Content starts

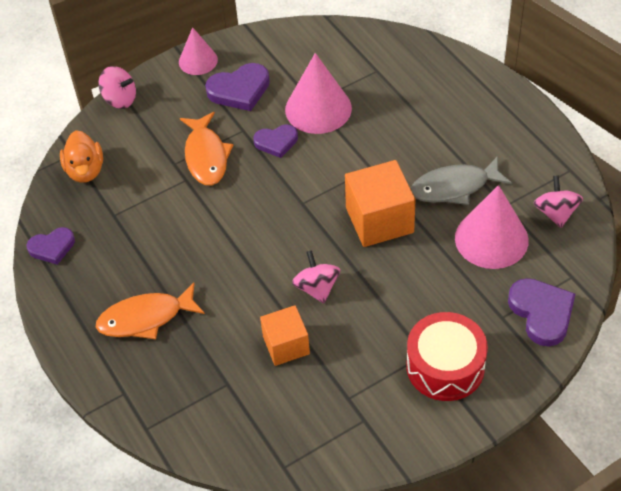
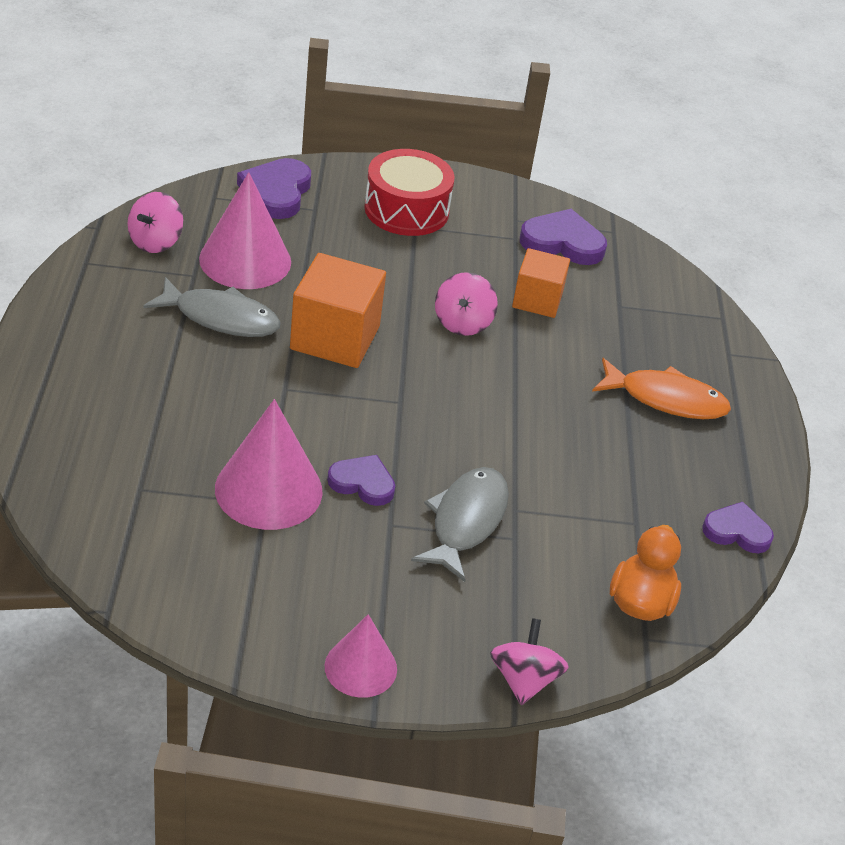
camera: 155 degrees left, 10 degrees down
(120, 99) = (524, 679): pink spinning top -> pink spinning top turned 45 degrees clockwise
(206, 156) = (466, 521): orange fish -> grey fish
(239, 90) = (343, 581): purple heart -> purple heart (562, 242)

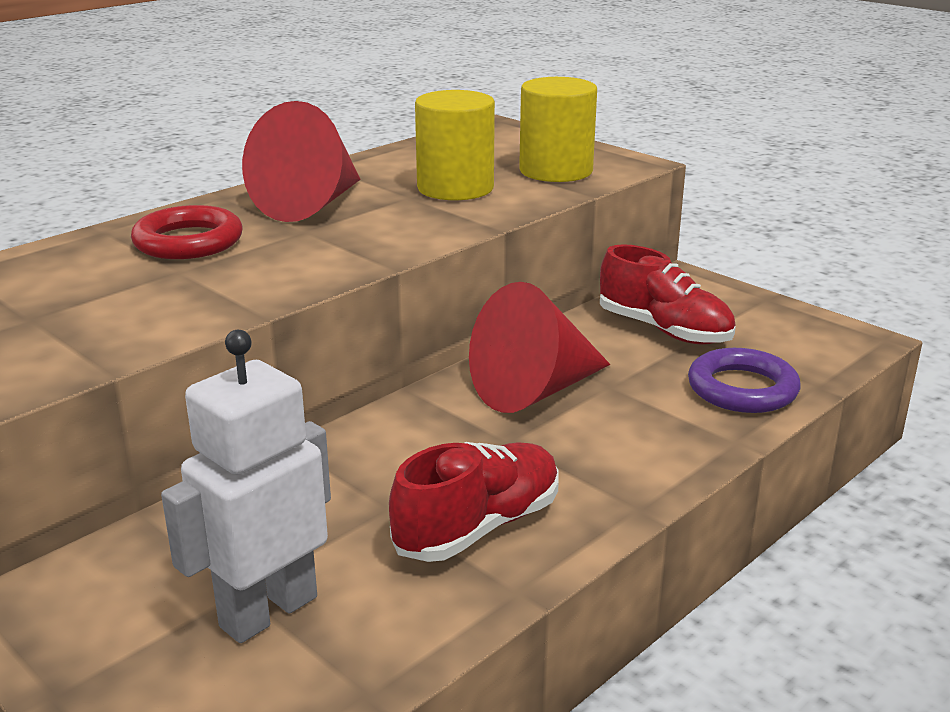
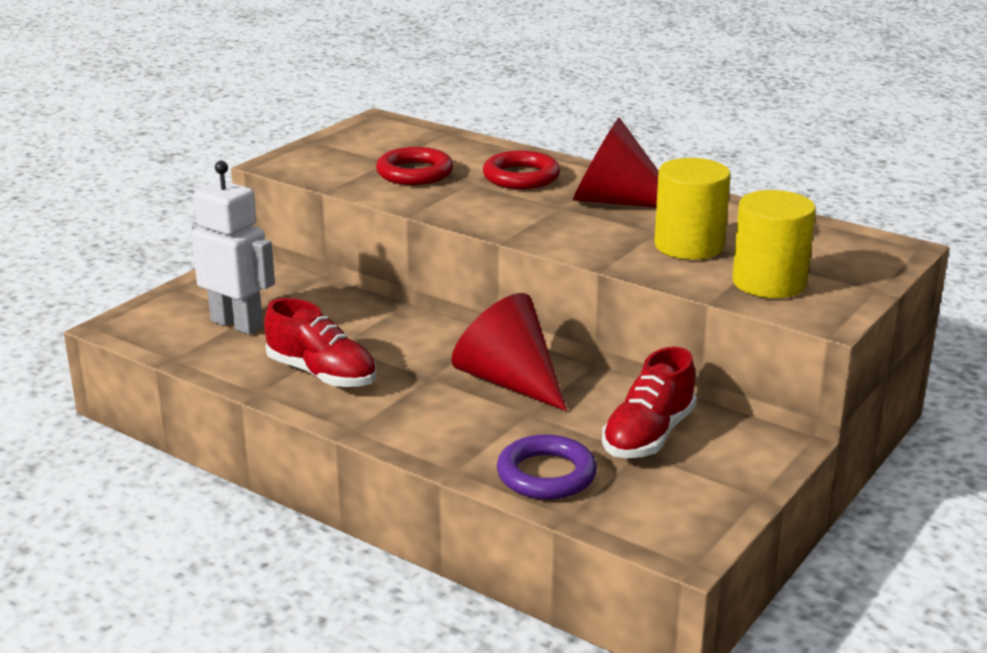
camera: 80 degrees right, 0 degrees up
(104, 303) = (414, 173): none -> red ring

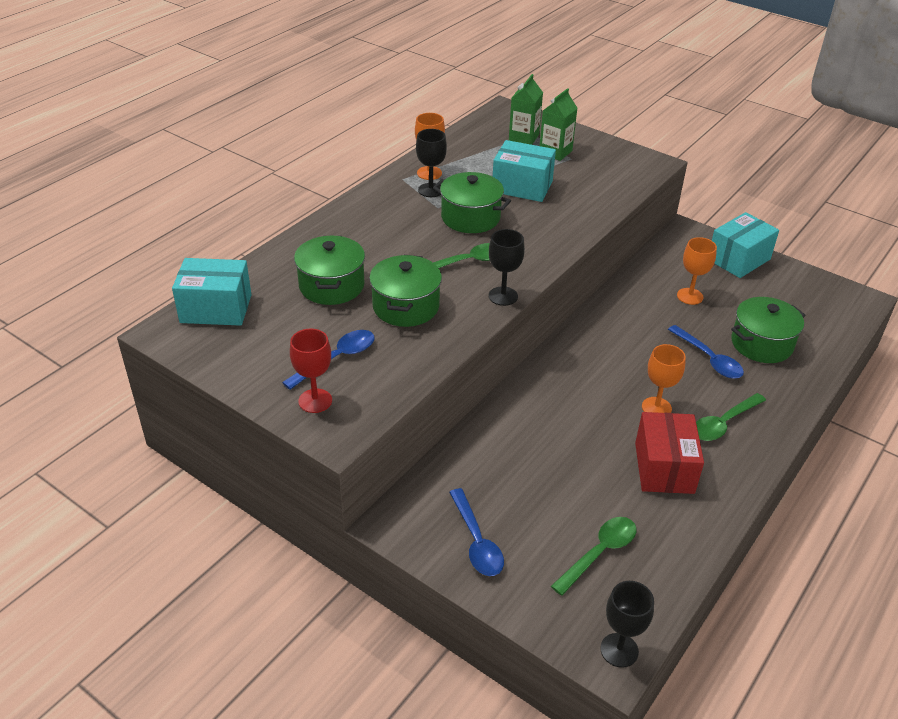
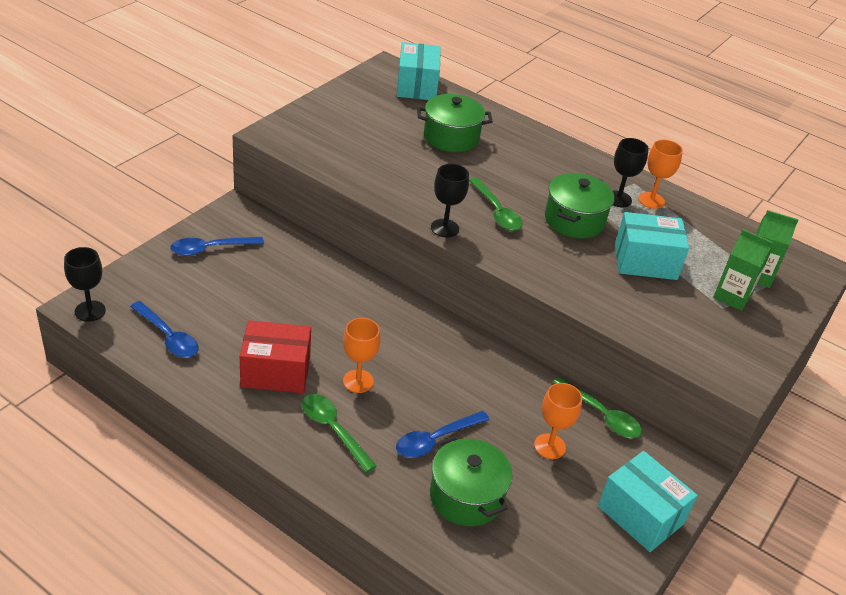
camera: 85 degrees right, 0 degrees up
(315, 401) = (308, 126): red goblet -> none
(336, 359) = (356, 136): blue spoon -> blue spoon (168, 337)
(406, 306) = (425, 173): green pot -> none
(522, 186) = (645, 261): turquoise box -> turquoise box turned 75 degrees clockwise
(599, 553) = (185, 314): green spoon -> green spoon (601, 415)

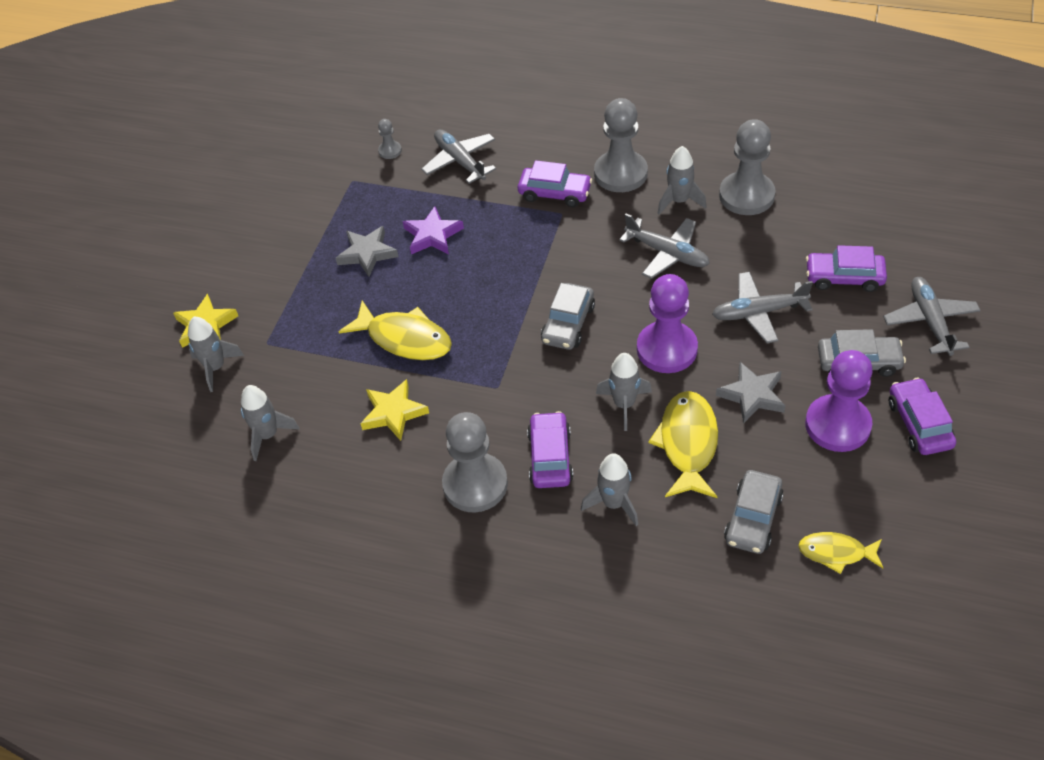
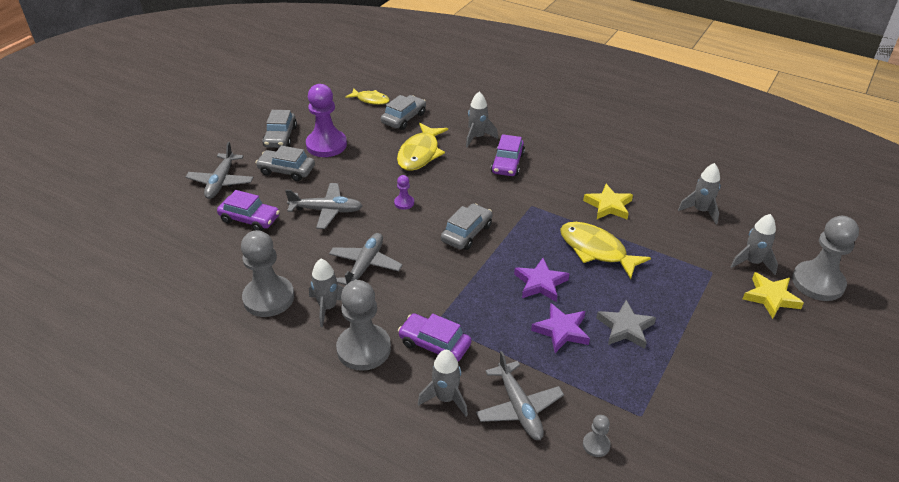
camera: 170 degrees left, 10 degrees down
(464, 281) = (540, 283): none -> purple star
(475, 484) = (558, 160): grey pawn -> grey pawn (817, 283)
(624, 404) = (449, 179): grey rocket -> grey rocket (446, 398)
(667, 253) = (365, 266): grey plane -> grey plane turned 60 degrees clockwise
(667, 349) = (404, 203): purple pawn -> purple pawn, size x0.45
(752, 395) = (365, 168): grey star -> none
(919, 424) = (280, 137): purple car -> grey car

Content ends

All lines above between those holding "camera: 170 degrees left, 10 degrees down" and "(624, 404) = (449, 179): grey", inclusive, must be set down unchanged, and no other line may be included.

camera: 170 degrees left, 10 degrees down
(464, 281) = (540, 283): none -> purple star
(475, 484) = (558, 160): grey pawn -> grey pawn (817, 283)
(624, 404) = (449, 179): grey rocket -> grey rocket (446, 398)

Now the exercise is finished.